• [What to do] Reproduce every entry below word for word, leaving out the pictures.

[Collected data]

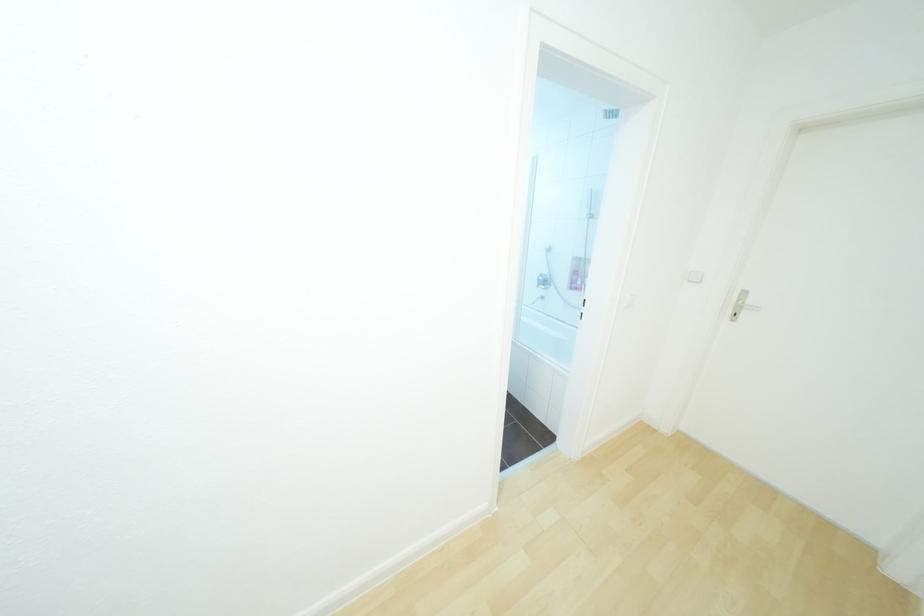
Image resolution: width=924 pixels, height=616 pixels. Find the location of `white light switch`. white light switch is located at coordinates (695, 276).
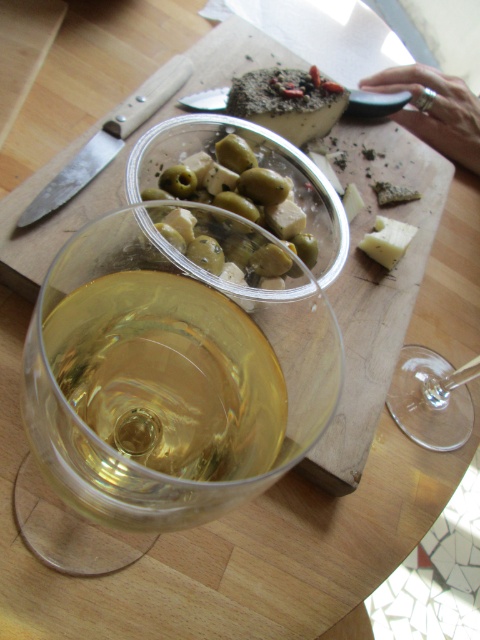
Question: Is transparent glass at lower right further to the viewer compared to white crumbly cheese at center-right?

Choices:
 (A) no
 (B) yes

Answer: (A)

Question: Which point is closer to the camera?

Choices:
 (A) crumbly cheese at center
 (B) white crumbly cheese at center-right
 (C) silver ring at upper right

Answer: (A)

Question: Which point appears closest to the camera in this image?

Choices:
 (A) (456, 424)
 (B) (372, 253)
 (C) (279, 72)
 (D) (64, 524)

Answer: (D)

Question: Can you confirm if transparent glass wine at center is thinner than transparent glass at lower right?

Choices:
 (A) no
 (B) yes

Answer: (A)

Question: Is transparent glass wine at center to the right of silver ring at upper right from the viewer's perspective?

Choices:
 (A) no
 (B) yes

Answer: (A)

Question: Which point is closer to the camera?

Choices:
 (A) (393, 225)
 (B) (259, 168)
 (C) (317, 122)

Answer: (B)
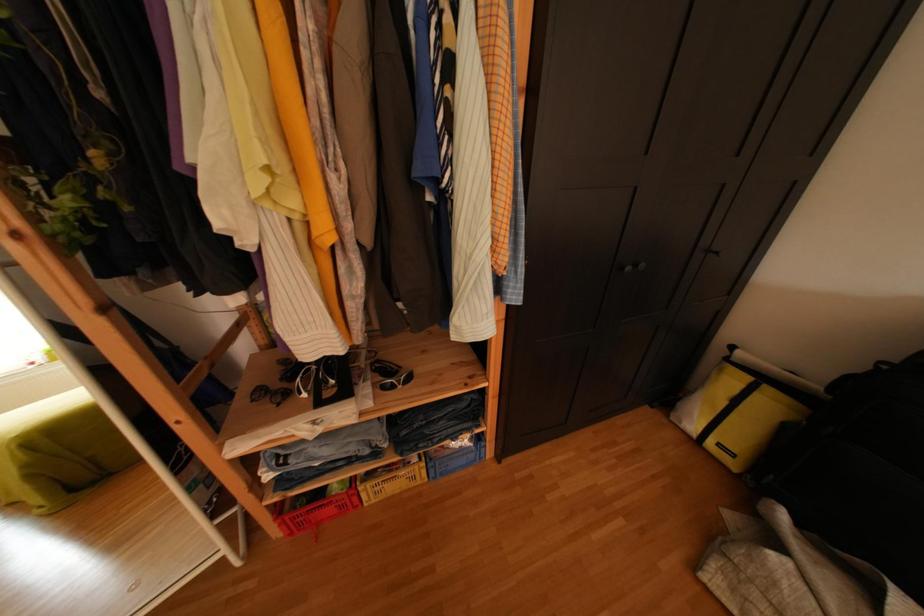
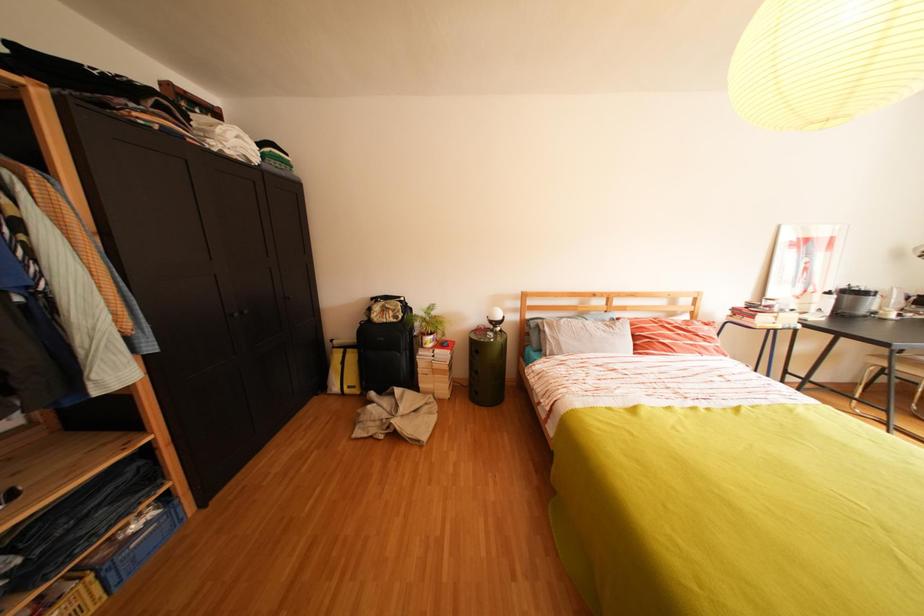
Question: How did the camera likely rotate?

Choices:
 (A) Left
 (B) Right
 (C) Up
 (D) Down

Answer: (B)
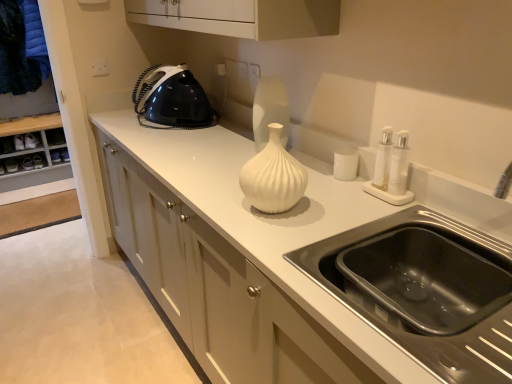
Question: Considering the relative sizes of black stainless steel sink at lower right and white matte cup at center in the image provided, is black stainless steel sink at lower right bigger than white matte cup at center?

Choices:
 (A) no
 (B) yes

Answer: (B)

Question: Is black stainless steel sink at lower right smaller than white matte cup at center?

Choices:
 (A) yes
 (B) no

Answer: (B)

Question: Can you confirm if black stainless steel sink at lower right is positioned to the left of white matte cup at center?

Choices:
 (A) yes
 (B) no

Answer: (B)

Question: From a real-world perspective, does black stainless steel sink at lower right stand above white matte cup at center?

Choices:
 (A) no
 (B) yes

Answer: (A)

Question: From the image's perspective, is black stainless steel sink at lower right located beneath white matte cup at center?

Choices:
 (A) yes
 (B) no

Answer: (A)

Question: Does black stainless steel sink at lower right have a greater height compared to white matte cup at center?

Choices:
 (A) yes
 (B) no

Answer: (A)

Question: From a real-world perspective, is white glossy cabinet at center physically below black plastic iron at upper left?

Choices:
 (A) yes
 (B) no

Answer: (A)

Question: Is black plastic iron at upper left at the back of white glossy cabinet at center?

Choices:
 (A) yes
 (B) no

Answer: (B)

Question: From the image's perspective, is white glossy cabinet at center below black plastic iron at upper left?

Choices:
 (A) no
 (B) yes

Answer: (B)

Question: Is white glossy cabinet at center to the right of black plastic iron at upper left from the viewer's perspective?

Choices:
 (A) no
 (B) yes

Answer: (B)

Question: From a real-world perspective, is white glossy cabinet at center physically above black plastic iron at upper left?

Choices:
 (A) yes
 (B) no

Answer: (B)

Question: Does white glossy cabinet at center turn towards black plastic iron at upper left?

Choices:
 (A) no
 (B) yes

Answer: (A)

Question: Can you see white glossy cabinet at center touching dark blue fabric at left?

Choices:
 (A) yes
 (B) no

Answer: (B)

• [Solution for this task]
Image resolution: width=924 pixels, height=616 pixels. Find the location of `white light switch`. white light switch is located at coordinates (695, 276).
Question: Is transparent glass at lower right further to the viewer compared to white crumbly cheese at center-right?

Choices:
 (A) no
 (B) yes

Answer: (A)

Question: Which point is closer to the camera?

Choices:
 (A) crumbly cheese at center
 (B) white crumbly cheese at center-right
 (C) silver ring at upper right

Answer: (A)

Question: Which point appears closest to the camera in this image?

Choices:
 (A) (456, 424)
 (B) (372, 253)
 (C) (279, 72)
 (D) (64, 524)

Answer: (D)

Question: Can you confirm if transparent glass wine at center is thinner than transparent glass at lower right?

Choices:
 (A) no
 (B) yes

Answer: (A)

Question: Is transparent glass wine at center to the right of silver ring at upper right from the viewer's perspective?

Choices:
 (A) no
 (B) yes

Answer: (A)

Question: Which point is closer to the camera?

Choices:
 (A) (393, 225)
 (B) (259, 168)
 (C) (317, 122)

Answer: (B)
Question: How did the camera likely rotate?

Choices:
 (A) Left
 (B) Right
 (C) Up
 (D) Down

Answer: (B)
Question: Considering the relative sizes of black stainless steel sink at lower right and white matte cup at center in the image provided, is black stainless steel sink at lower right bigger than white matte cup at center?

Choices:
 (A) no
 (B) yes

Answer: (B)

Question: Is black stainless steel sink at lower right smaller than white matte cup at center?

Choices:
 (A) yes
 (B) no

Answer: (B)

Question: Can you confirm if black stainless steel sink at lower right is positioned to the left of white matte cup at center?

Choices:
 (A) yes
 (B) no

Answer: (B)

Question: From a real-world perspective, does black stainless steel sink at lower right stand above white matte cup at center?

Choices:
 (A) no
 (B) yes

Answer: (A)

Question: From the image's perspective, is black stainless steel sink at lower right located beneath white matte cup at center?

Choices:
 (A) yes
 (B) no

Answer: (A)

Question: Does black stainless steel sink at lower right have a greater height compared to white matte cup at center?

Choices:
 (A) yes
 (B) no

Answer: (A)

Question: From a real-world perspective, is white glossy cabinet at center physically below black plastic iron at upper left?

Choices:
 (A) yes
 (B) no

Answer: (A)

Question: Is black plastic iron at upper left at the back of white glossy cabinet at center?

Choices:
 (A) yes
 (B) no

Answer: (B)

Question: From the image's perspective, is white glossy cabinet at center below black plastic iron at upper left?

Choices:
 (A) no
 (B) yes

Answer: (B)

Question: Is white glossy cabinet at center to the right of black plastic iron at upper left from the viewer's perspective?

Choices:
 (A) no
 (B) yes

Answer: (B)

Question: From a real-world perspective, is white glossy cabinet at center physically above black plastic iron at upper left?

Choices:
 (A) yes
 (B) no

Answer: (B)

Question: Does white glossy cabinet at center turn towards black plastic iron at upper left?

Choices:
 (A) no
 (B) yes

Answer: (A)

Question: Can you see white glossy cabinet at center touching dark blue fabric at left?

Choices:
 (A) yes
 (B) no

Answer: (B)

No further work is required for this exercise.